(Data for this task Opens)

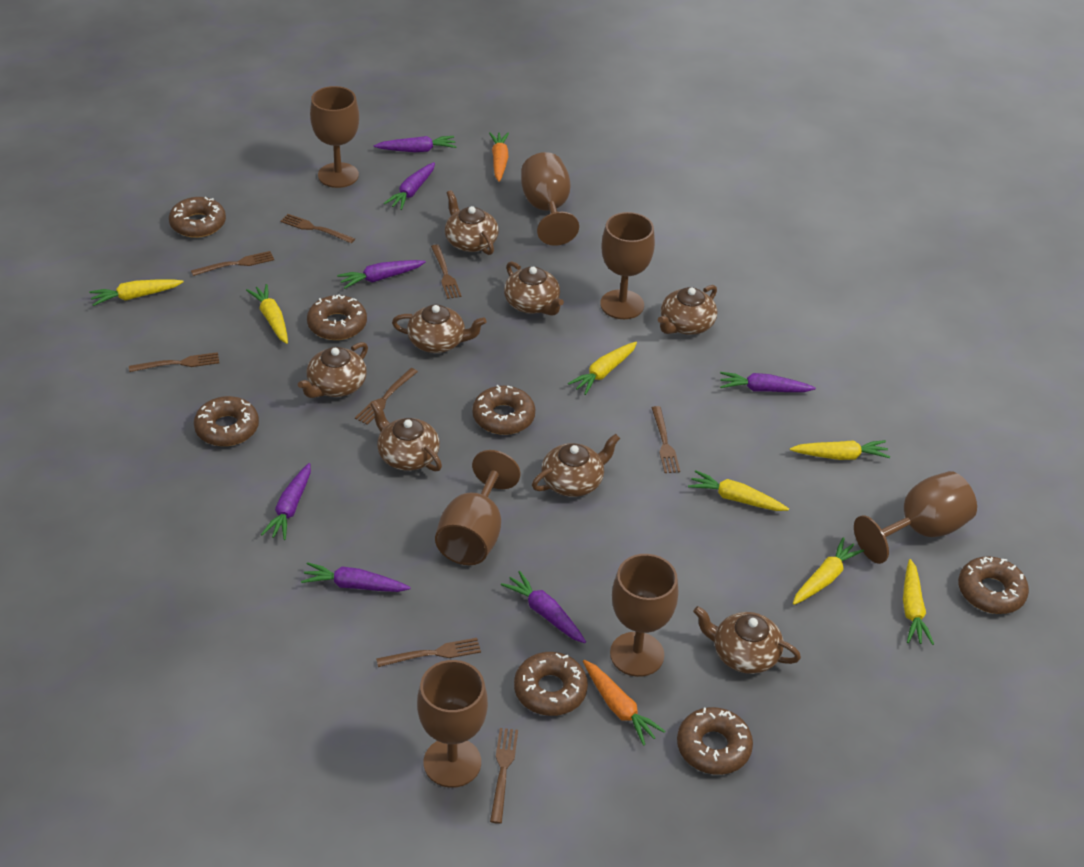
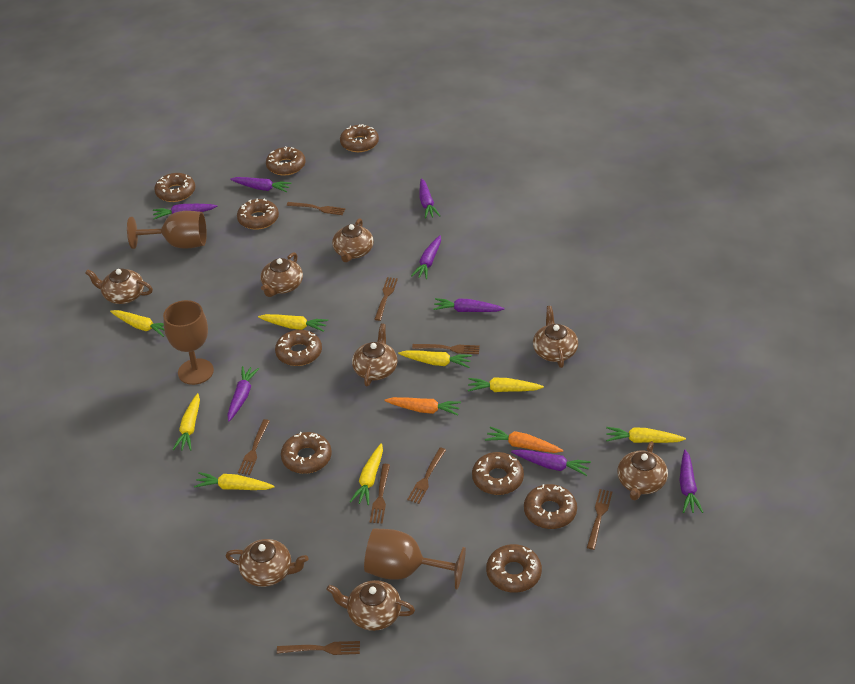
brown donut: 7 -> 9
brown goblet: 7 -> 3
purple carrot: 7 -> 8
yellow carrot: 7 -> 8

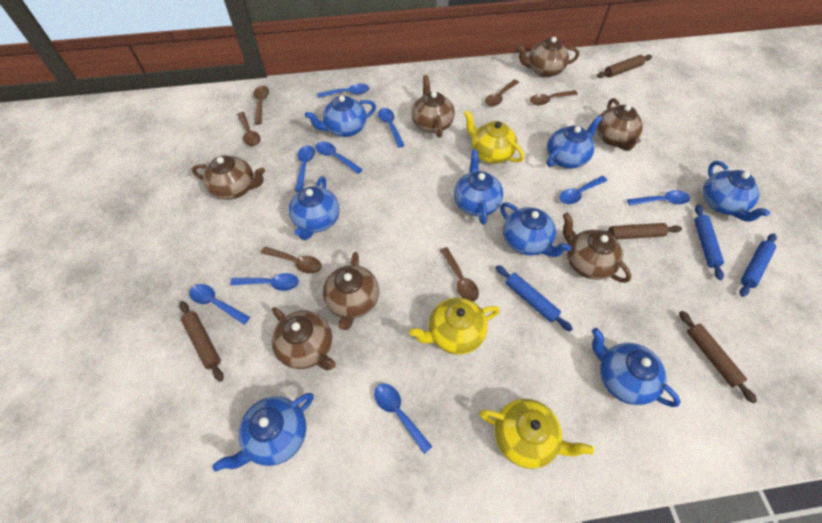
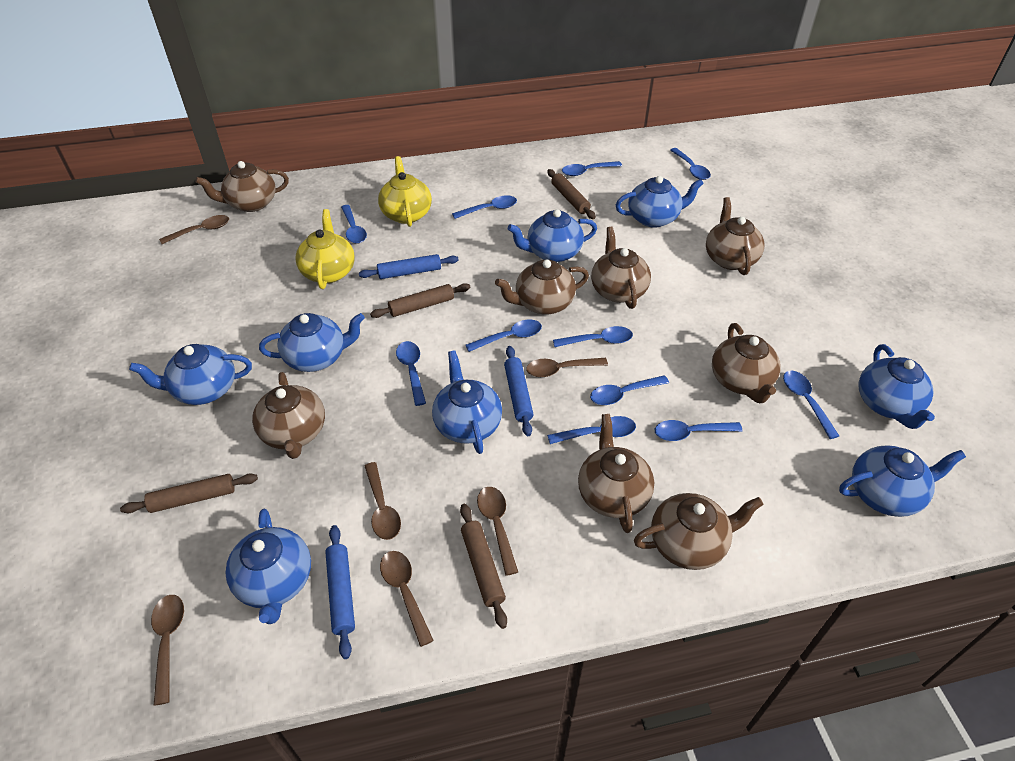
blue spoon: 9 -> 11
brown teapot: 7 -> 8
yellow teapot: 3 -> 2

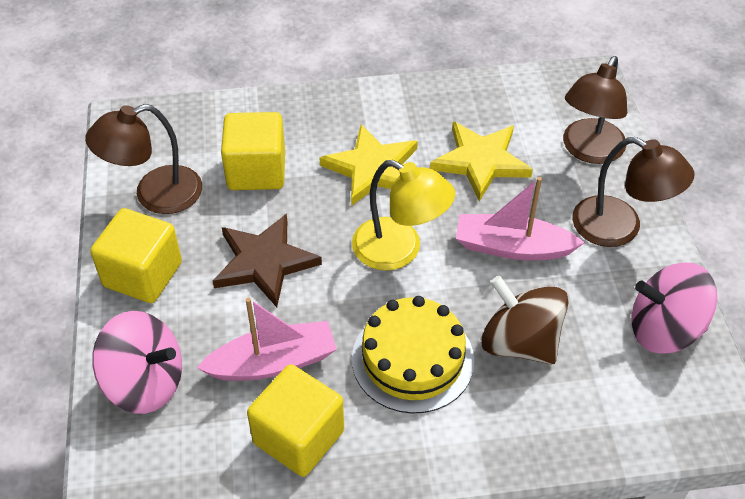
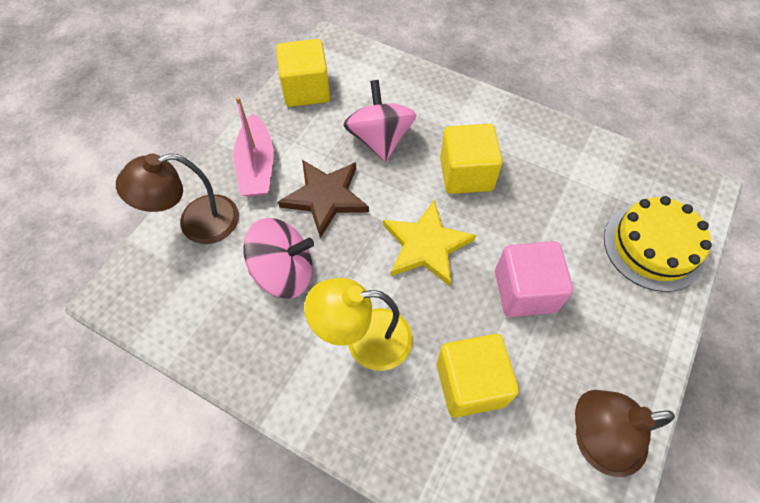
brown lamp: 3 -> 2
brown spinning top: 1 -> 0
pink boat: 2 -> 1
pink cube: 0 -> 1
yellow star: 2 -> 1

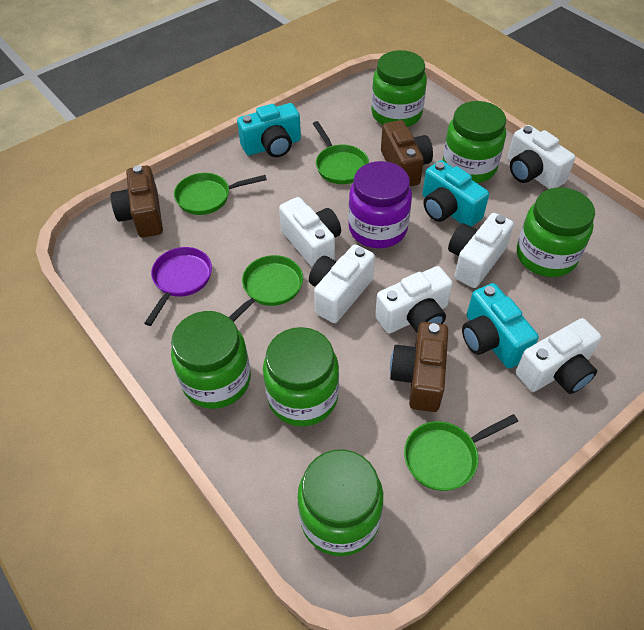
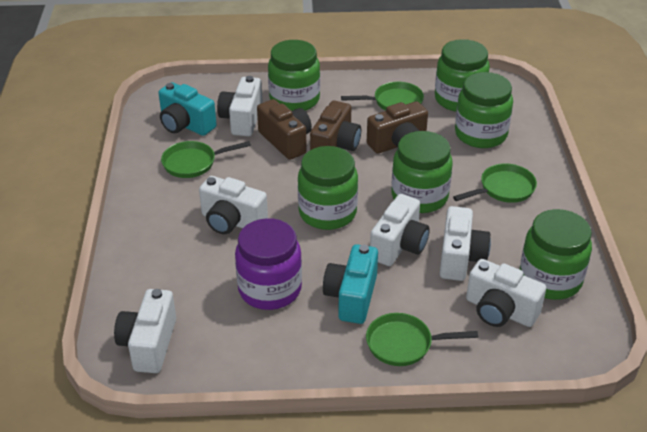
purple pan: 1 -> 0
turquoise camera: 3 -> 2

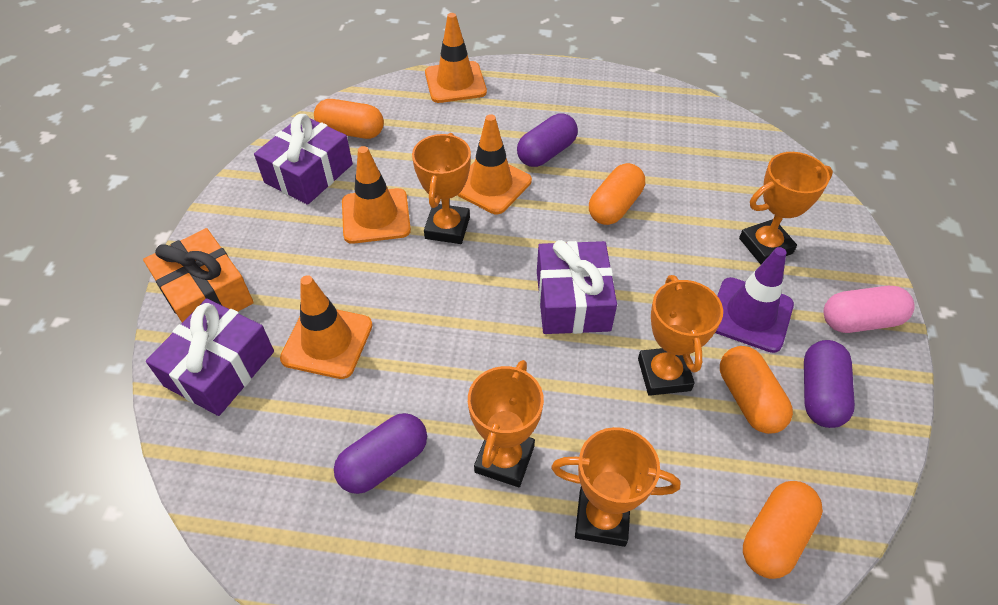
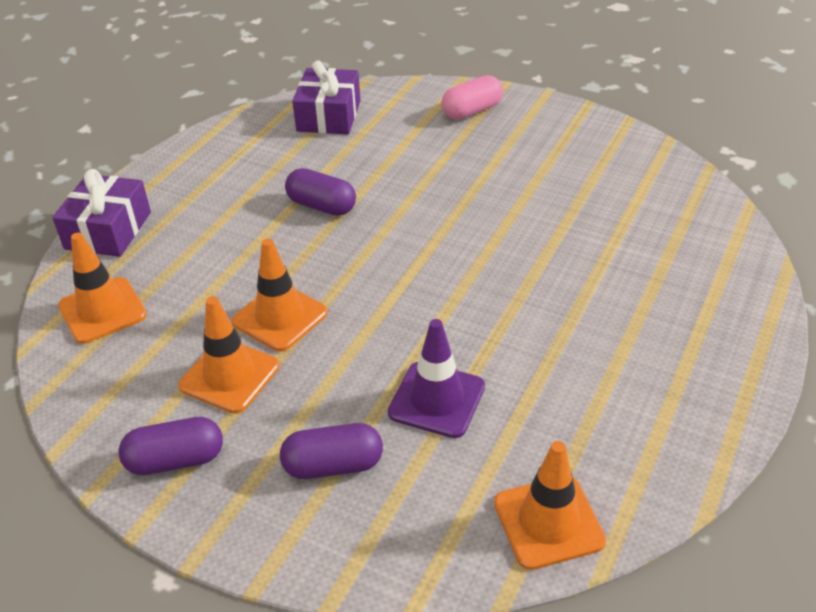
orange capsule: 4 -> 0
orange gift: 1 -> 0
orange trophy: 5 -> 0
purple gift: 3 -> 2

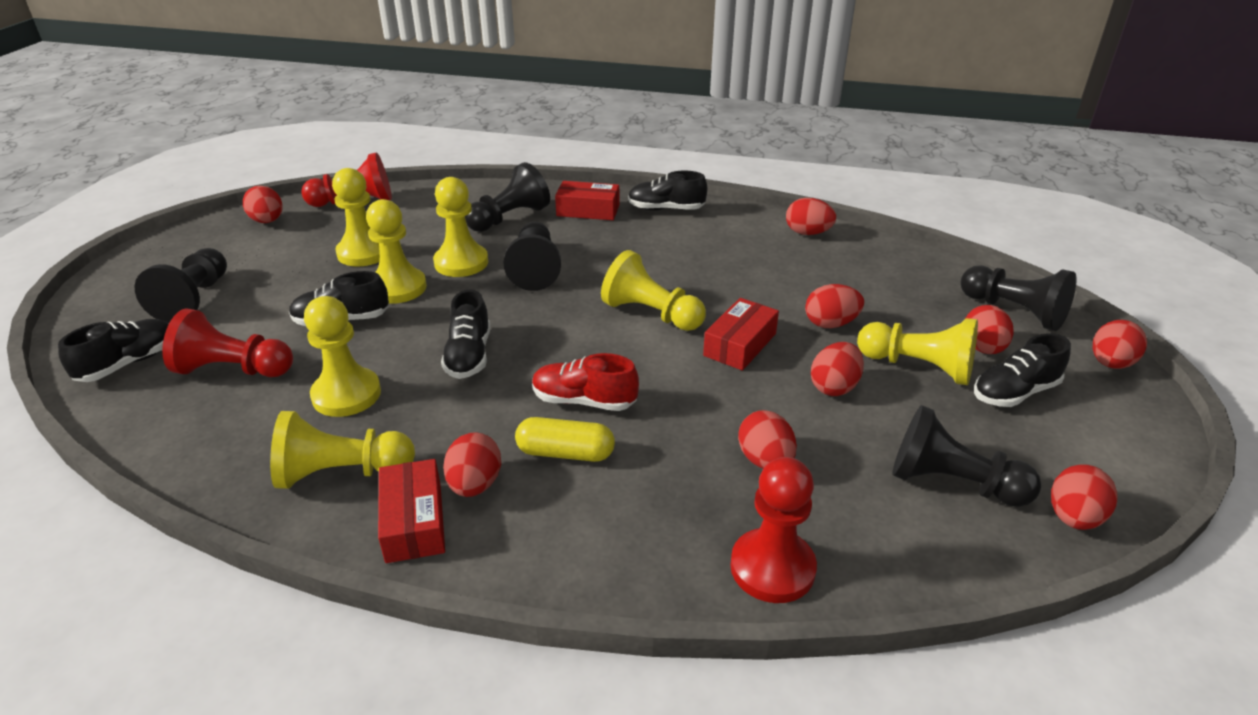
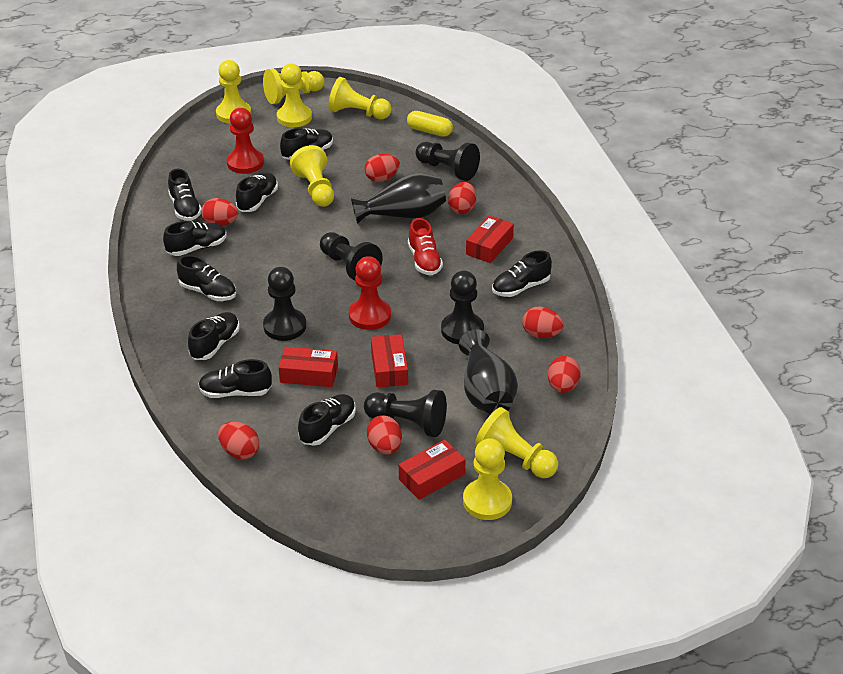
black shoe: 5 -> 9
black vase: 0 -> 2
red box: 3 -> 4
red egg: 9 -> 7
red pawn: 3 -> 2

(Data for this task Closes)

**Task objective:** Keeping both end lines, retype exactly the lines from the first line of the material through the line that contains "purple pan: 1 -> 0", but not the pictures.

**Exercise answer:**
brown donut: 7 -> 9
brown goblet: 7 -> 3
purple carrot: 7 -> 8
yellow carrot: 7 -> 8

blue spoon: 9 -> 11
brown teapot: 7 -> 8
yellow teapot: 3 -> 2

brown lamp: 3 -> 2
brown spinning top: 1 -> 0
pink boat: 2 -> 1
pink cube: 0 -> 1
yellow star: 2 -> 1

purple pan: 1 -> 0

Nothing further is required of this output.